> **What is expected**:
Set out exactly, and only, the lines running from the one containing "BT pin TXD: A2 -> RX" to the bottom of the listing below; pictures stay out.

********************

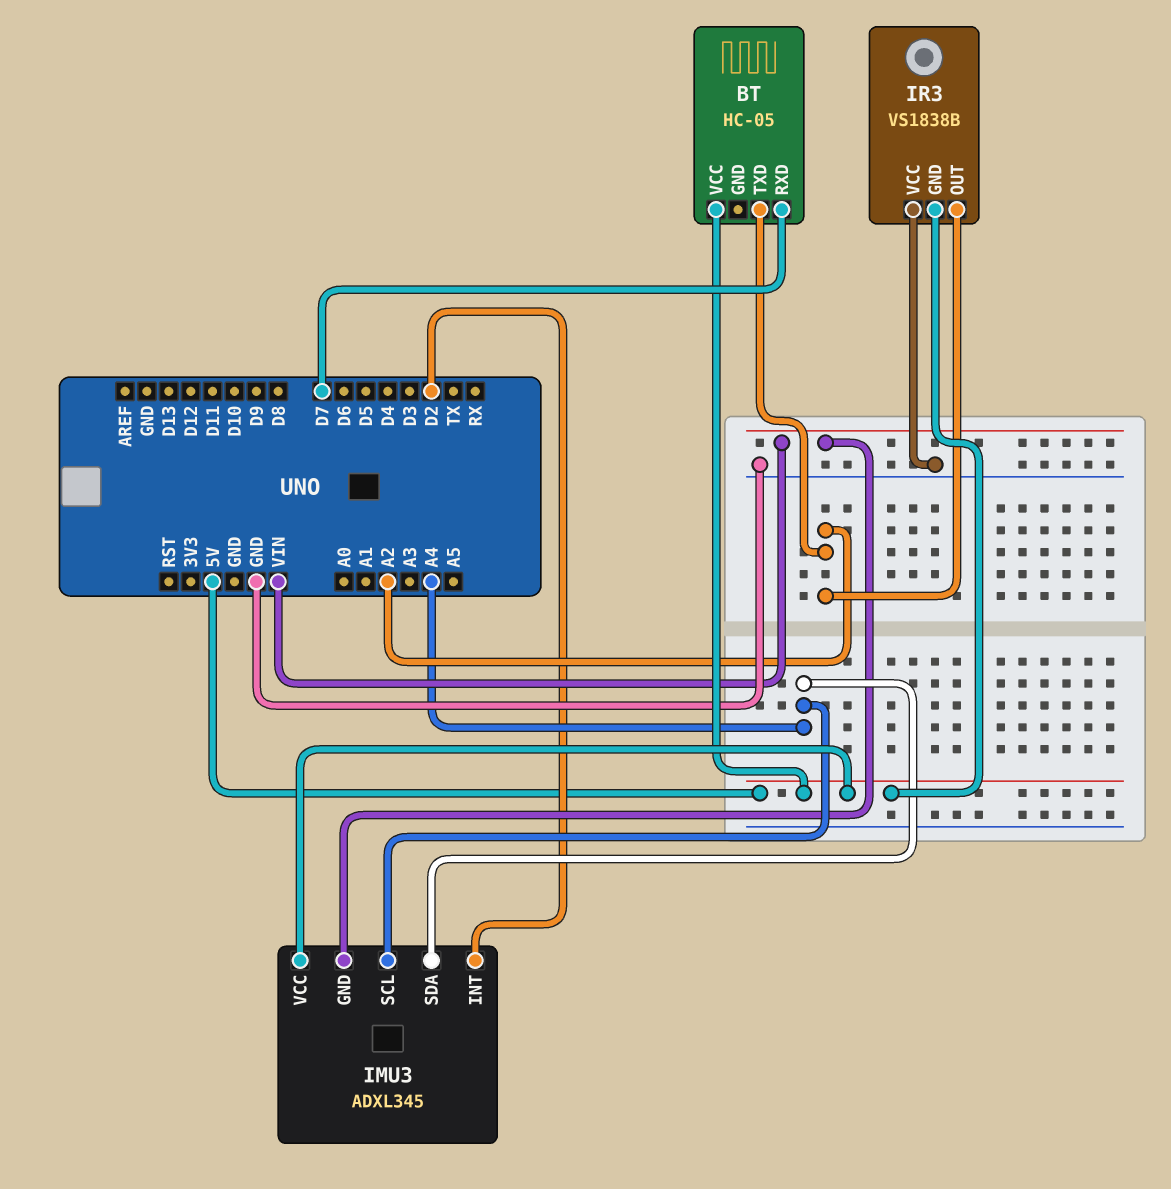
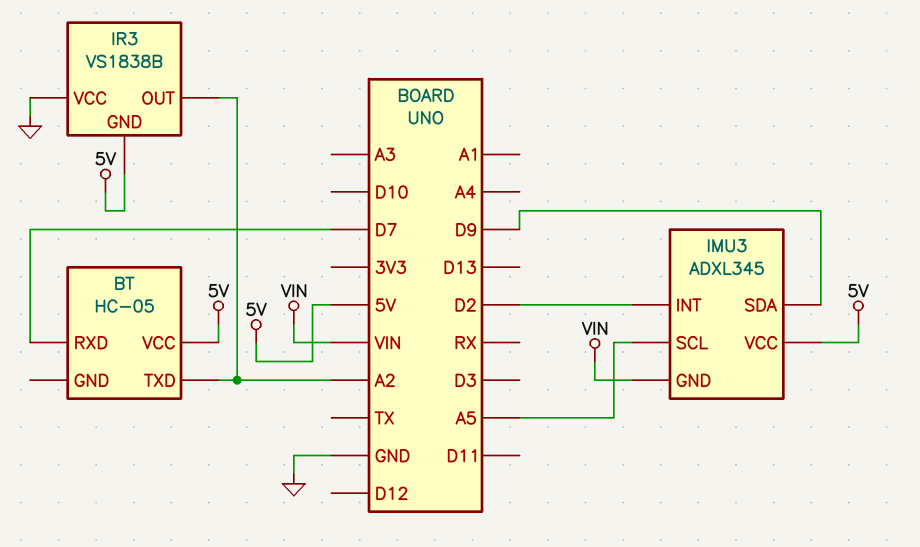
IMU3 pin SCL: A4 -> A5
IMU3 pin SDA: A4 -> D9

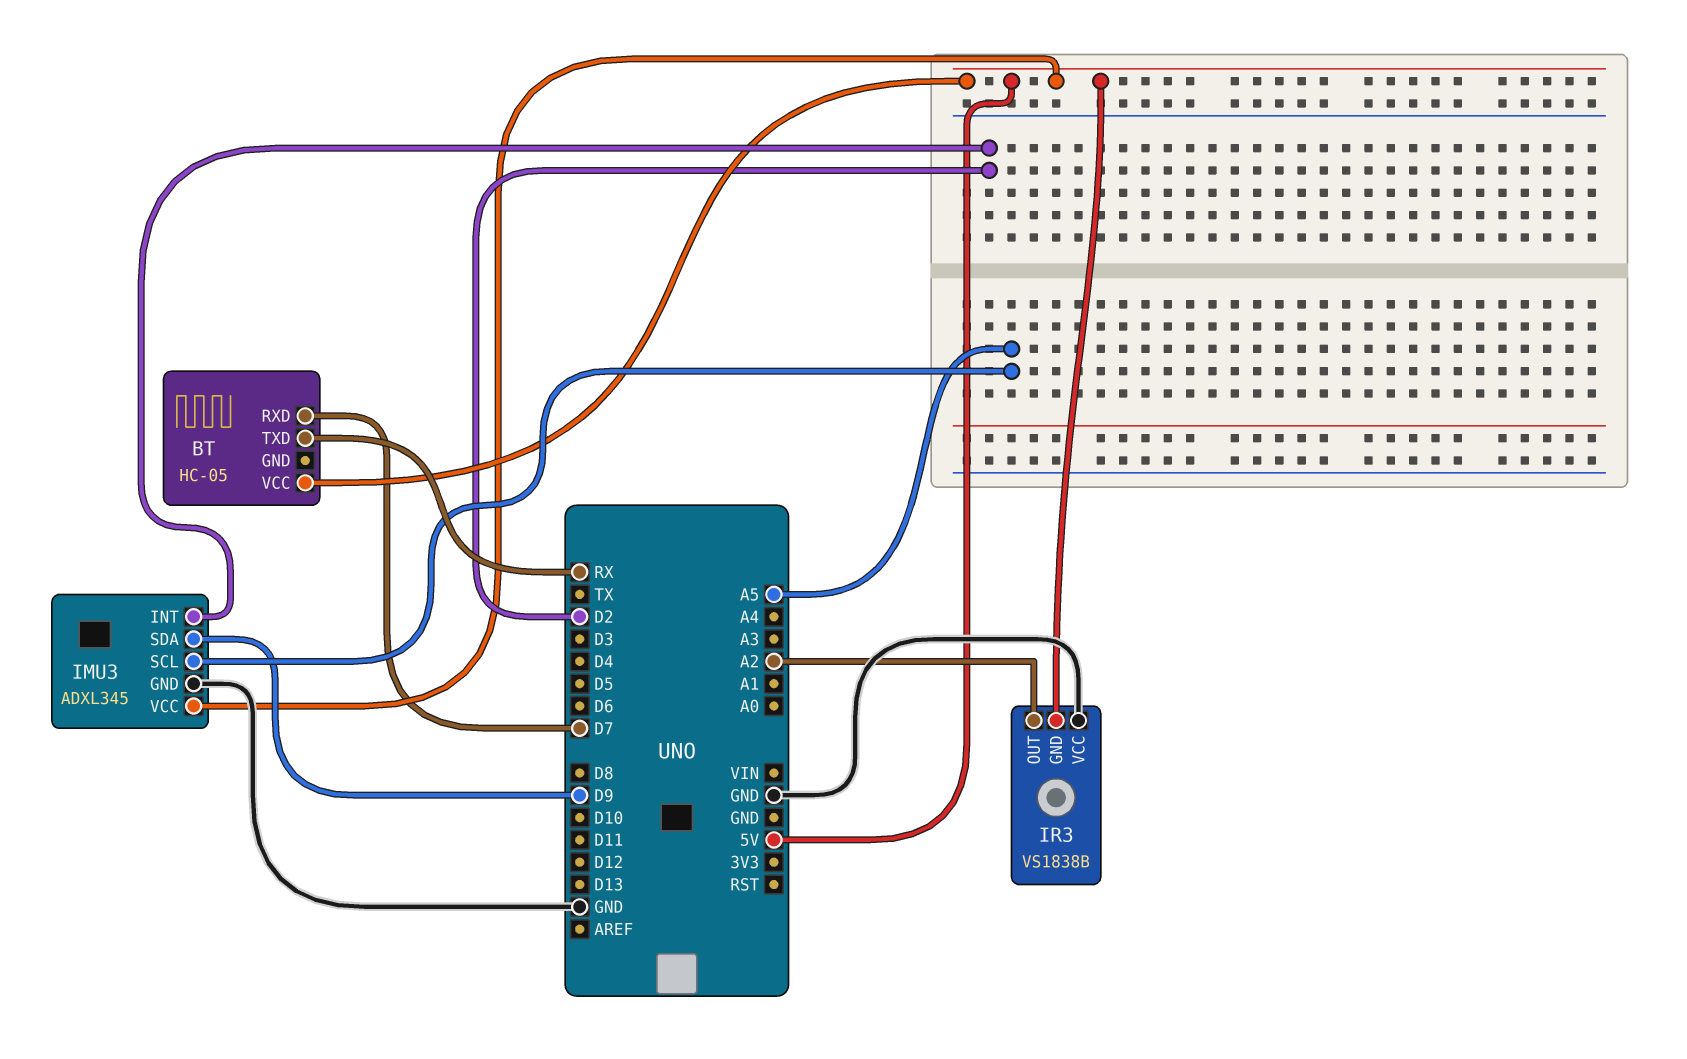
BT pin TXD: A2 -> RX
IMU3 pin GND: VIN -> GND

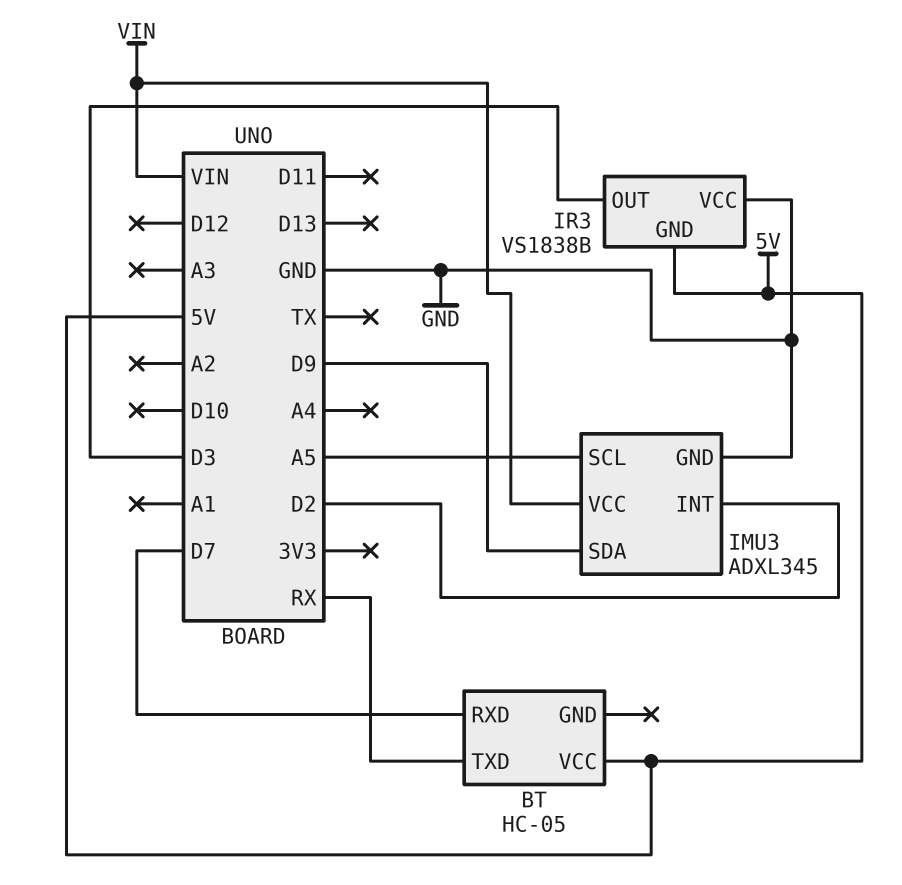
IMU3 pin VCC: 5V -> VIN
IR3 pin OUT: A2 -> D3

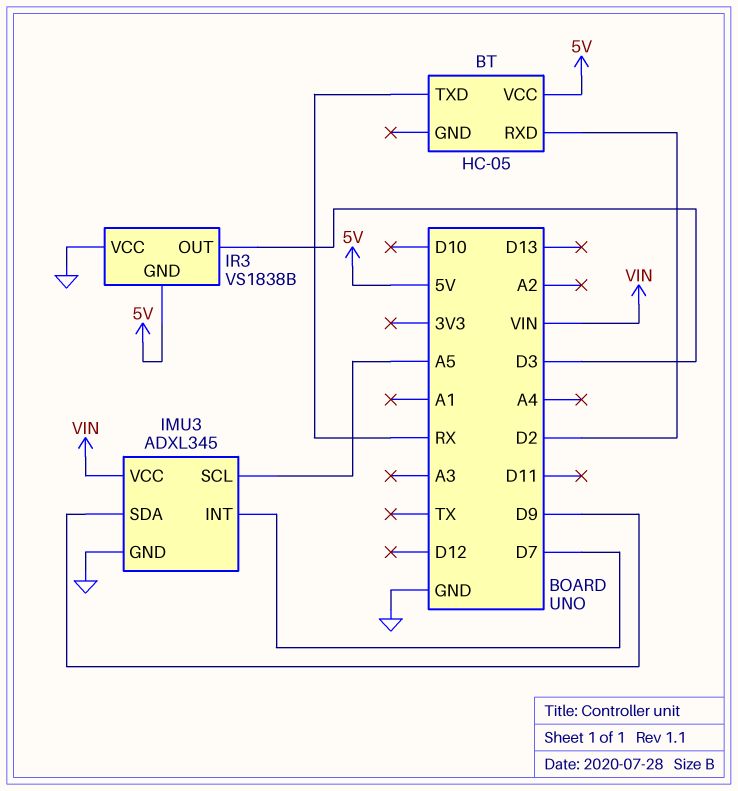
BT pin RXD: D7 -> D2
IMU3 pin INT: D2 -> D7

********************

> **Result below**:
BT pin TXD: A2 -> RX
IMU3 pin GND: VIN -> GND

IMU3 pin VCC: 5V -> VIN
IR3 pin OUT: A2 -> D3

BT pin RXD: D7 -> D2
IMU3 pin INT: D2 -> D7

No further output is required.